■ TO DO:
Return every entry below word for word and leave out any picture.

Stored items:

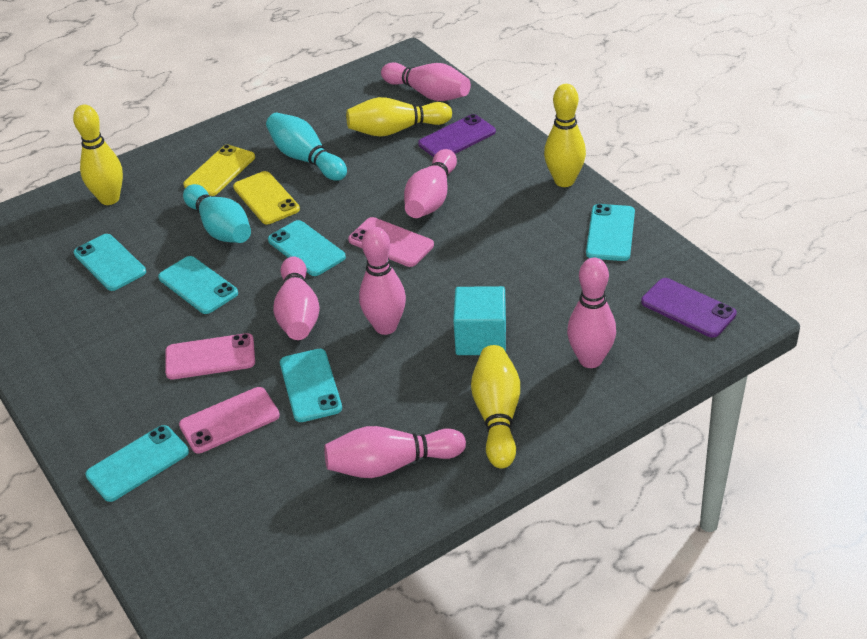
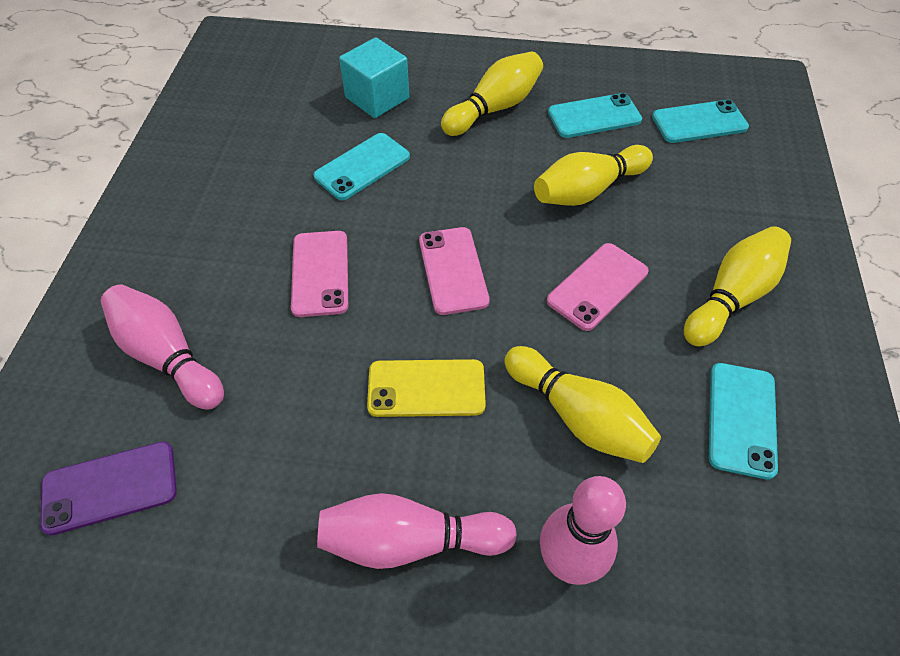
pink bowling pin: 6 -> 3
purple phone: 2 -> 1
turquoise bowling pin: 2 -> 0
turquoise phone: 6 -> 4
yellow phone: 2 -> 1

■ RESULT:
pink bowling pin: 6 -> 3
purple phone: 2 -> 1
turquoise bowling pin: 2 -> 0
turquoise phone: 6 -> 4
yellow phone: 2 -> 1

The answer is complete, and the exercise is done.